### Given data
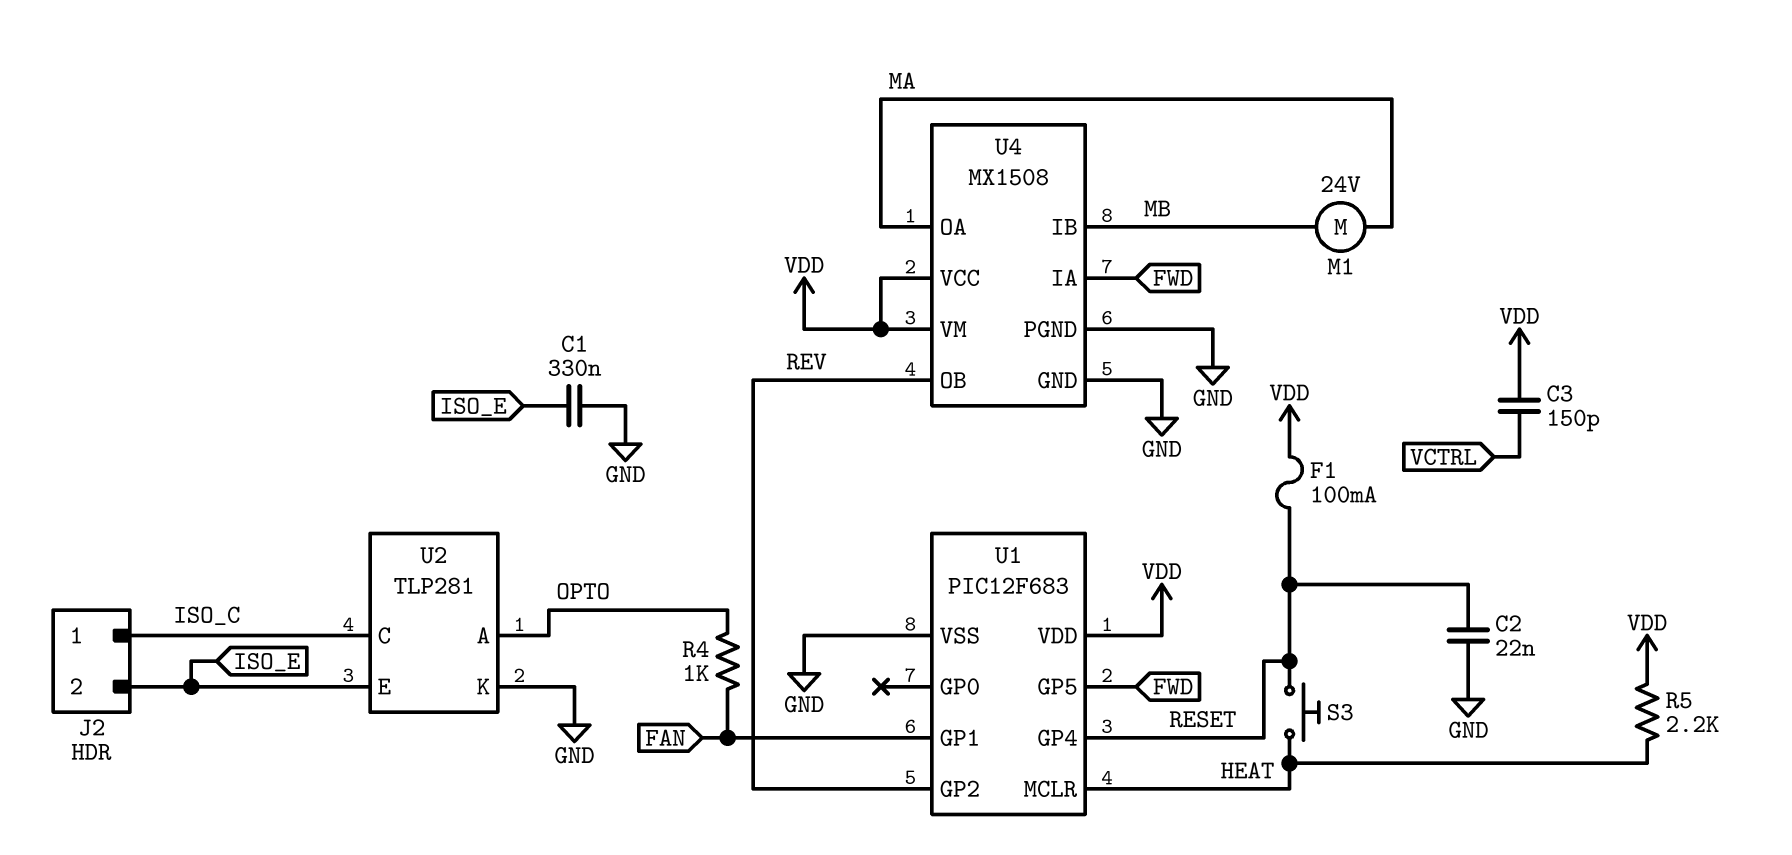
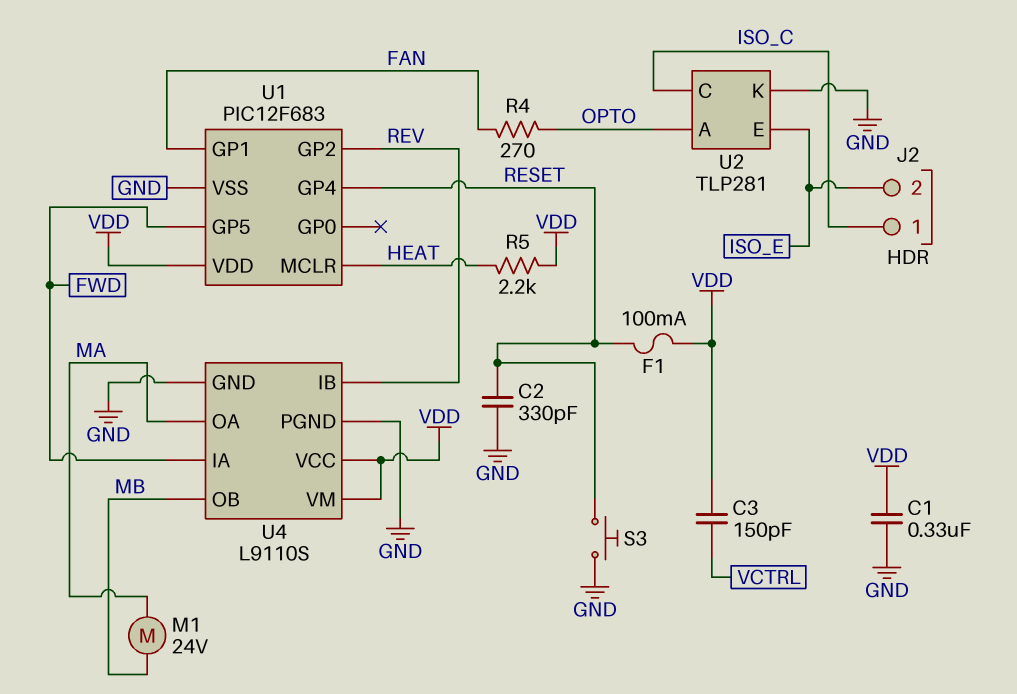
C1: 330nF (GND, ISO_E) -> 330nF (GND, VDD)
C2: 22nF (GND, RESET) -> 330pF (GND, RESET)
R4: 1k (FAN, OPTO) -> 270 (FAN, OPTO)
S3: button (HEAT, RESET) -> button (GND, RESET)
U4: MX1508 -> L9110S
U4 pin IB: MB -> REV
U4 pin OB: REV -> MB

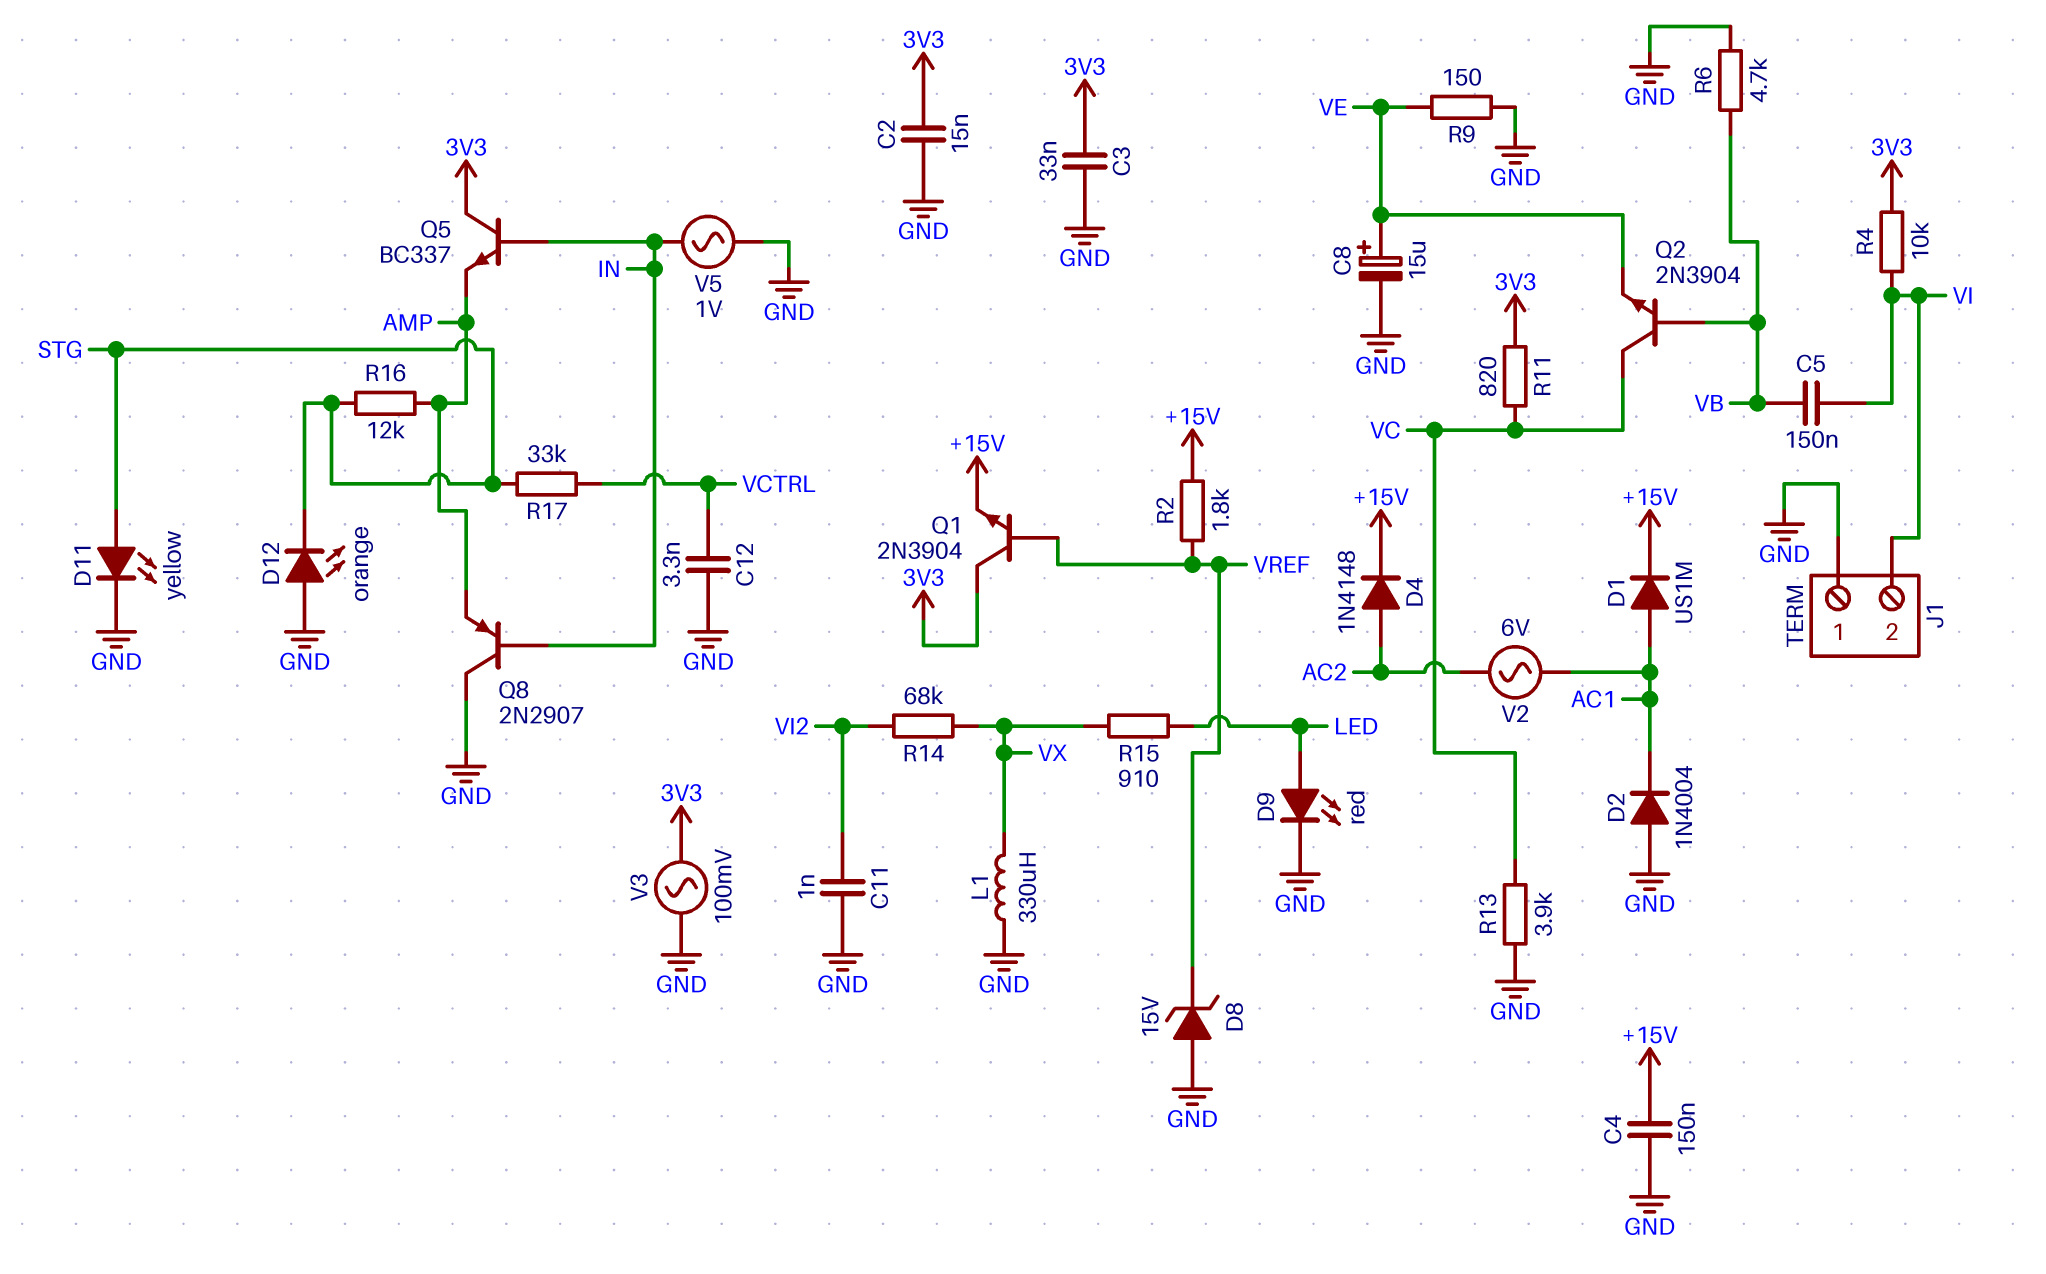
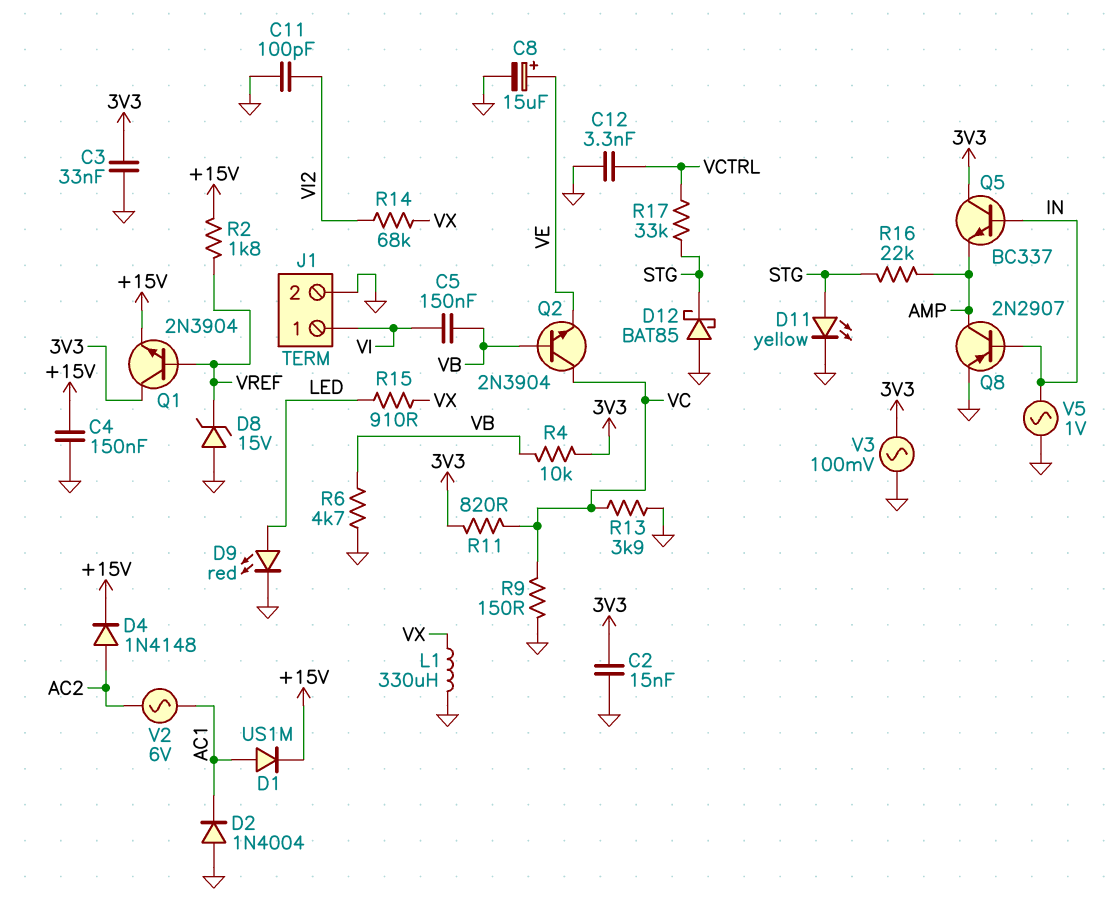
C11: 1nF (GND, VI2) -> 100pF (GND, VI2)
D12: LED orange (A GND, K STG) -> schottky BAT85 (A GND, K STG)
J1 pin 1: GND -> VI
J1 pin 2: VI -> GND
Q8: PNP 2N2907 (B IN, C GND, E AMP) -> PNP 2N2907 (B IN, C AMP, E GND)
R4: 10k (3V3, VI) -> 10k (3V3, VB)
R9: 150 (GND, VE) -> 150 (GND, VC)
R16: 12k (AMP, STG) -> 22k (AMP, STG)

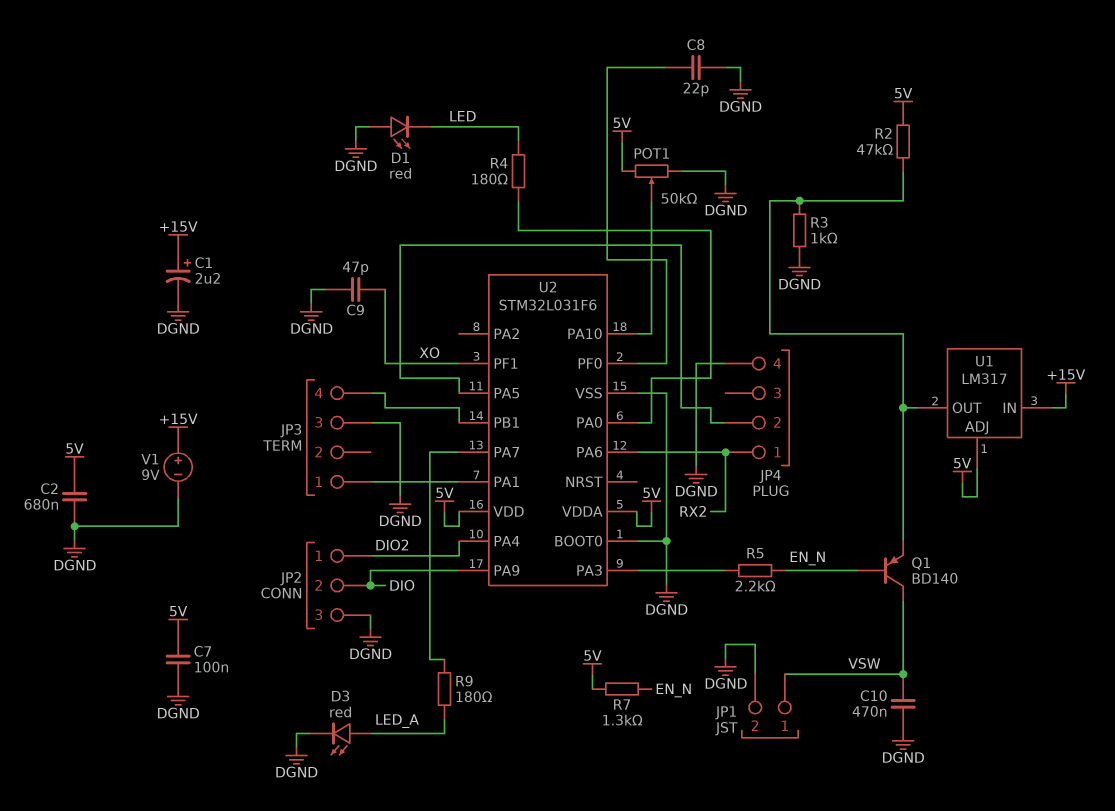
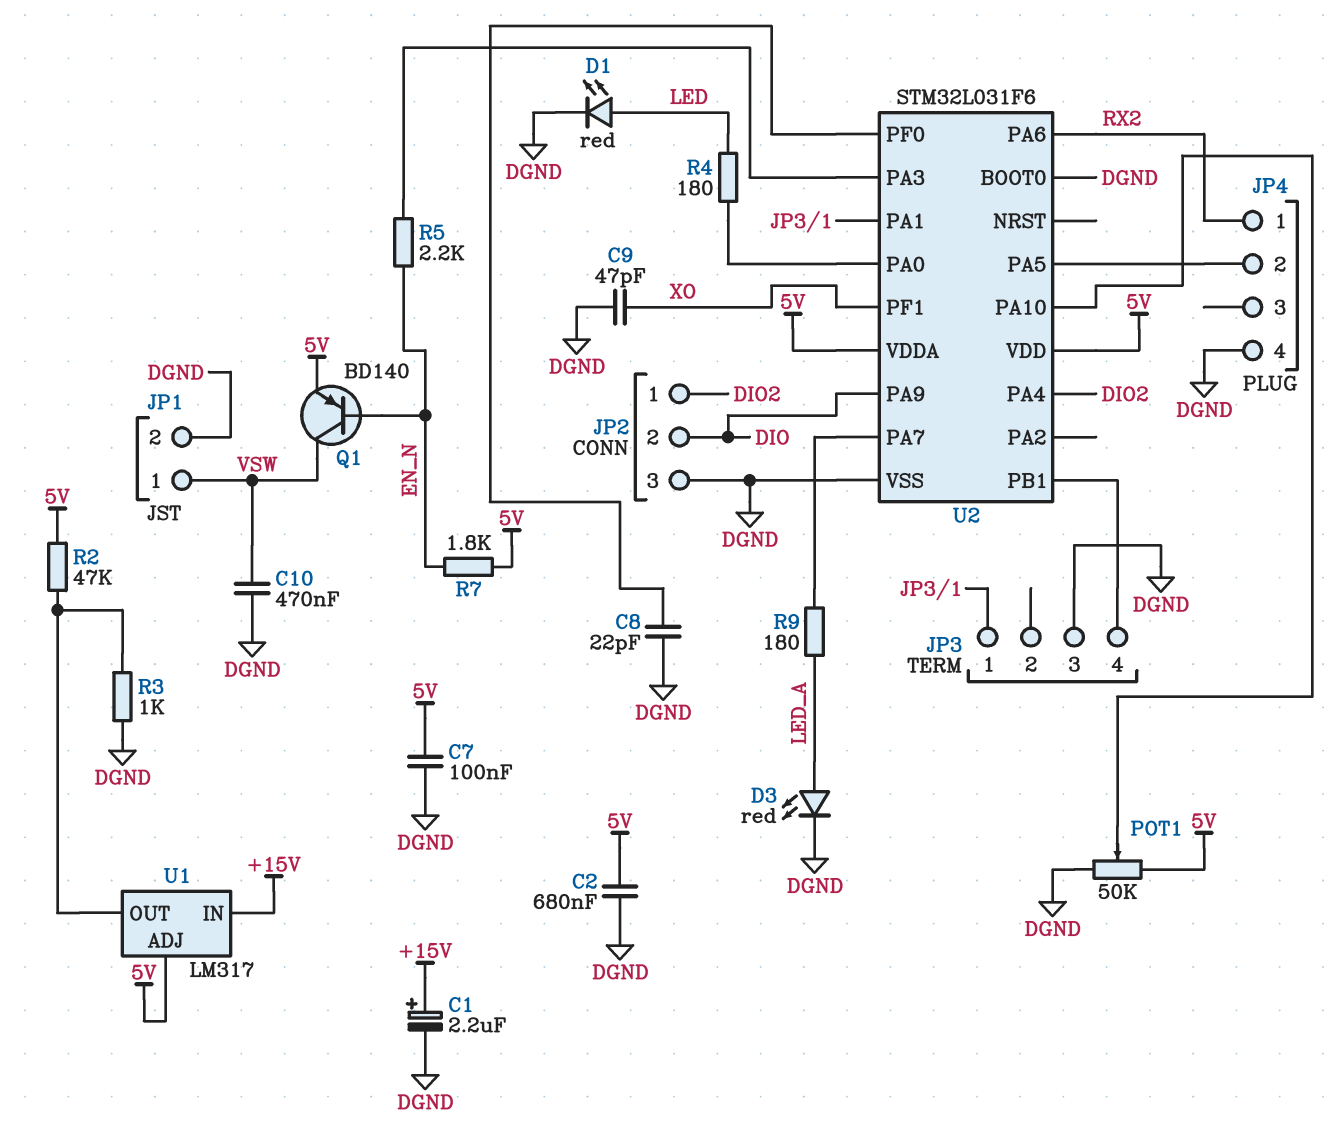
D1: LED red (A DGND, K LED) -> LED red (A LED, K DGND)
Q1: PNP BD140 (B EN_N, C VSW, E U1/OUT) -> PNP BD140 (B EN_N, C VSW, E 5V)
R7: 1.3k (5V, EN_N) -> 1.8k (5V, EN_N)
V1: 9V (plus +15V, minus DGND) -> none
######
Exercise directions: Lines that hold the word "DGND" are the ones to copy from the entries above.

Response:
D1: LED red (A DGND, K LED) -> LED red (A LED, K DGND)
V1: 9V (plus +15V, minus DGND) -> none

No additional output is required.